→ Written request
Count the lines in the material below that contain the string "pink", matching case exactly, and reply with the number alone.

[Data items]
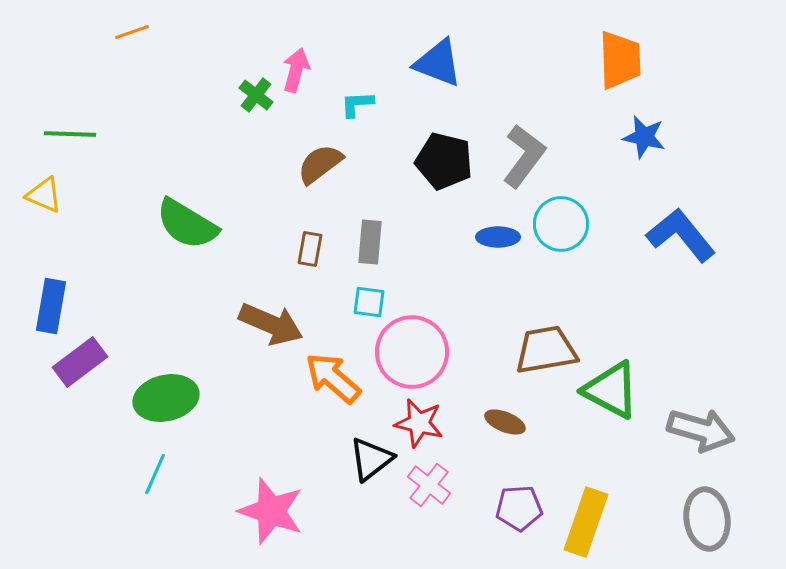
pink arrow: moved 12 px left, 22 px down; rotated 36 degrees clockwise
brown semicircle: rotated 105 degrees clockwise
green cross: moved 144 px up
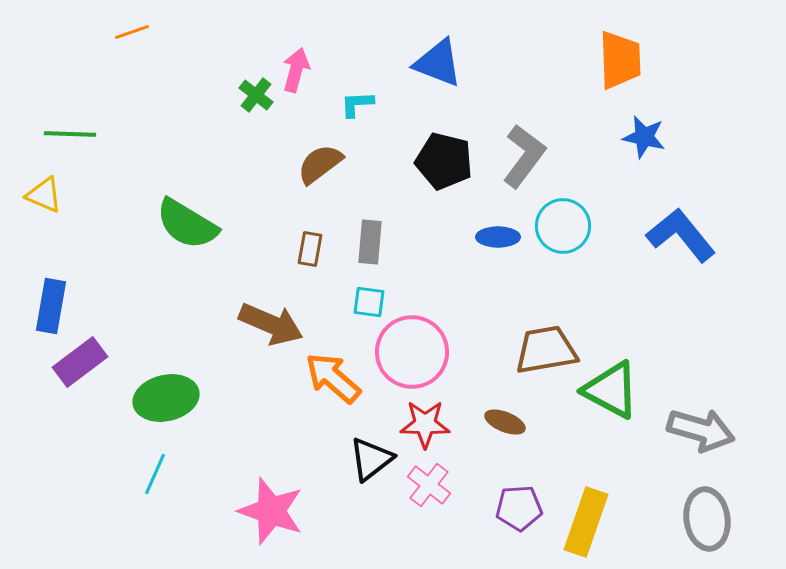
cyan circle: moved 2 px right, 2 px down
red star: moved 6 px right, 1 px down; rotated 12 degrees counterclockwise
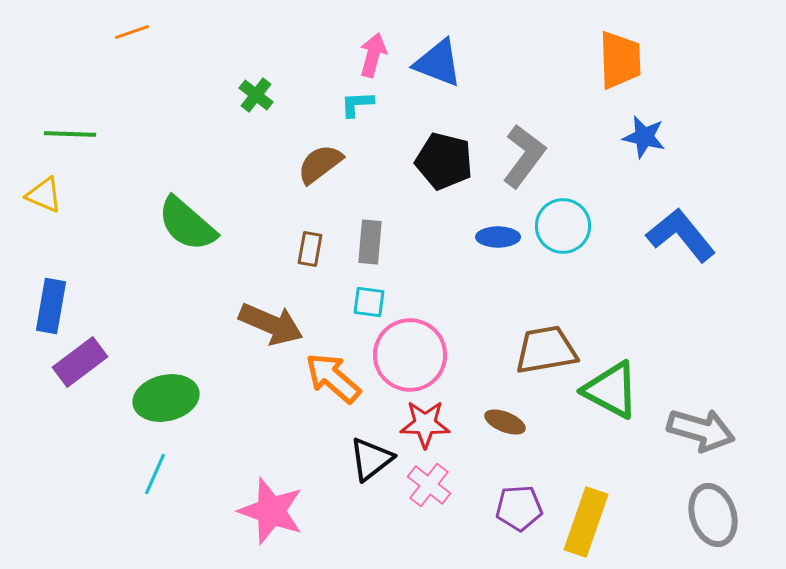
pink arrow: moved 77 px right, 15 px up
green semicircle: rotated 10 degrees clockwise
pink circle: moved 2 px left, 3 px down
gray ellipse: moved 6 px right, 4 px up; rotated 10 degrees counterclockwise
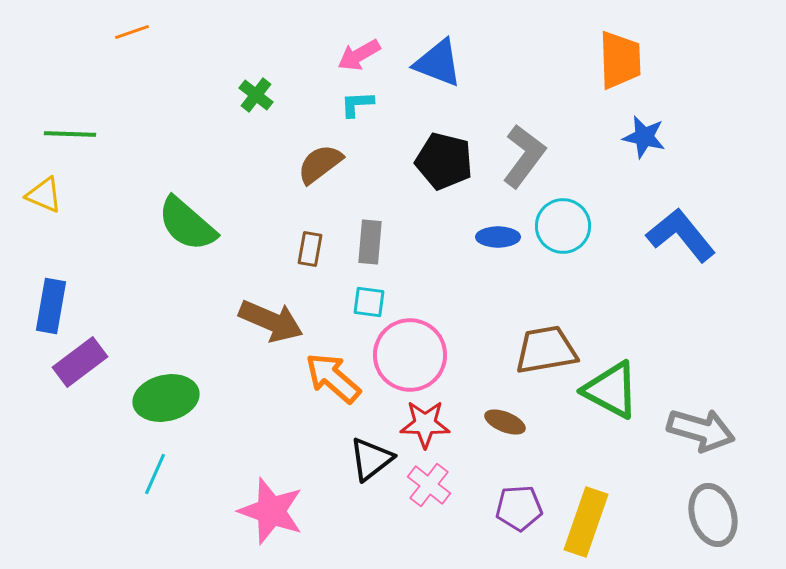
pink arrow: moved 14 px left; rotated 135 degrees counterclockwise
brown arrow: moved 3 px up
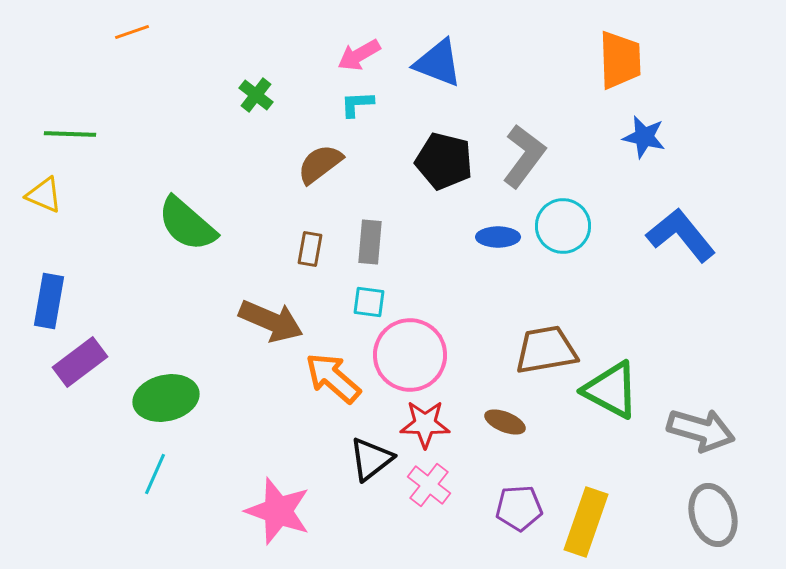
blue rectangle: moved 2 px left, 5 px up
pink star: moved 7 px right
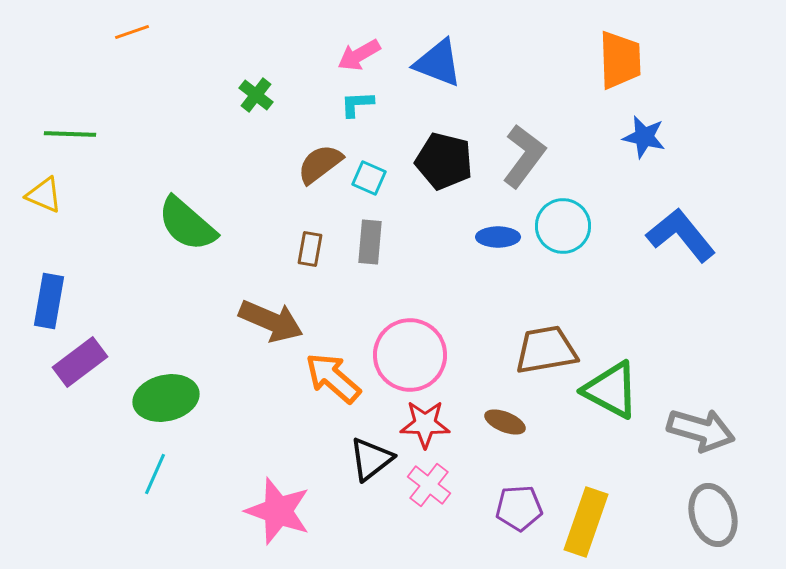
cyan square: moved 124 px up; rotated 16 degrees clockwise
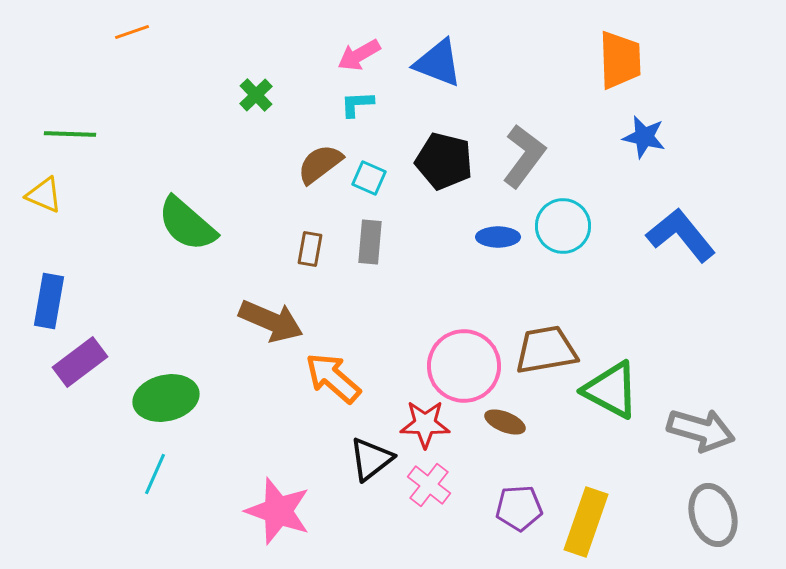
green cross: rotated 8 degrees clockwise
pink circle: moved 54 px right, 11 px down
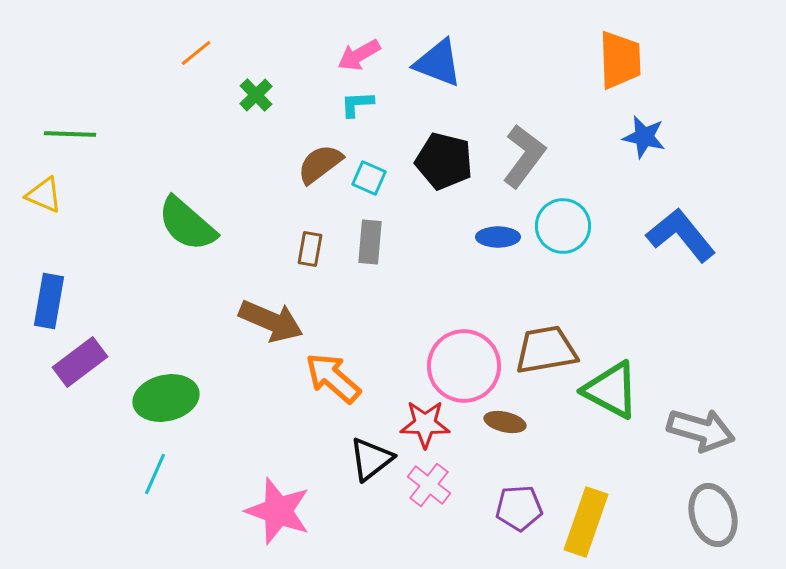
orange line: moved 64 px right, 21 px down; rotated 20 degrees counterclockwise
brown ellipse: rotated 9 degrees counterclockwise
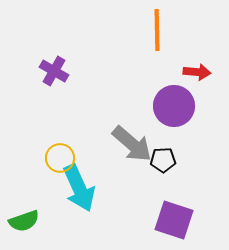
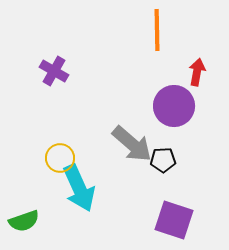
red arrow: rotated 84 degrees counterclockwise
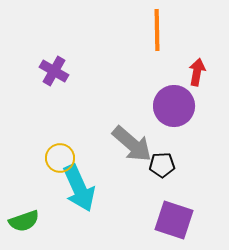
black pentagon: moved 1 px left, 5 px down
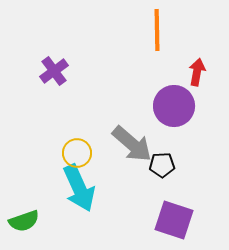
purple cross: rotated 24 degrees clockwise
yellow circle: moved 17 px right, 5 px up
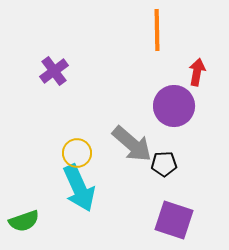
black pentagon: moved 2 px right, 1 px up
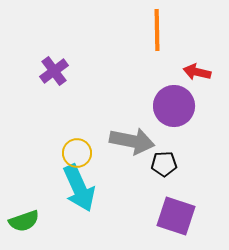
red arrow: rotated 88 degrees counterclockwise
gray arrow: moved 3 px up; rotated 30 degrees counterclockwise
purple square: moved 2 px right, 4 px up
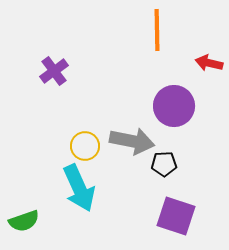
red arrow: moved 12 px right, 9 px up
yellow circle: moved 8 px right, 7 px up
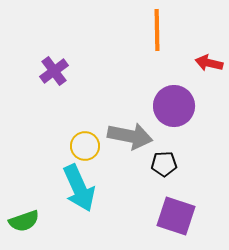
gray arrow: moved 2 px left, 5 px up
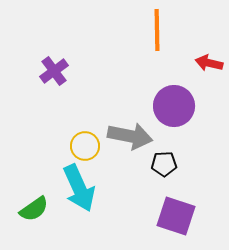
green semicircle: moved 10 px right, 12 px up; rotated 16 degrees counterclockwise
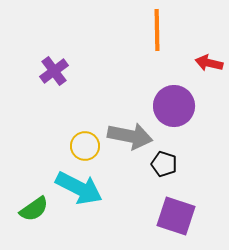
black pentagon: rotated 20 degrees clockwise
cyan arrow: rotated 39 degrees counterclockwise
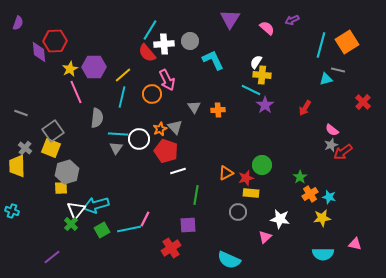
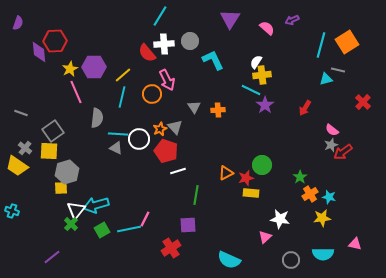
cyan line at (150, 30): moved 10 px right, 14 px up
yellow cross at (262, 75): rotated 12 degrees counterclockwise
yellow square at (51, 148): moved 2 px left, 3 px down; rotated 18 degrees counterclockwise
gray triangle at (116, 148): rotated 40 degrees counterclockwise
yellow trapezoid at (17, 166): rotated 55 degrees counterclockwise
gray circle at (238, 212): moved 53 px right, 48 px down
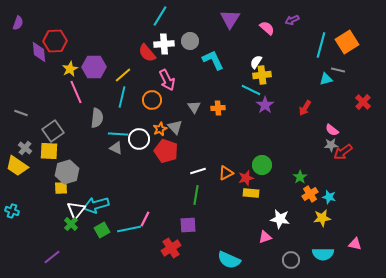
orange circle at (152, 94): moved 6 px down
orange cross at (218, 110): moved 2 px up
gray star at (331, 145): rotated 16 degrees clockwise
white line at (178, 171): moved 20 px right
pink triangle at (265, 237): rotated 24 degrees clockwise
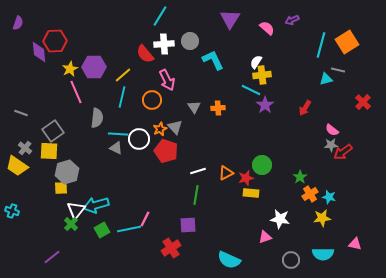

→ Output of the task
7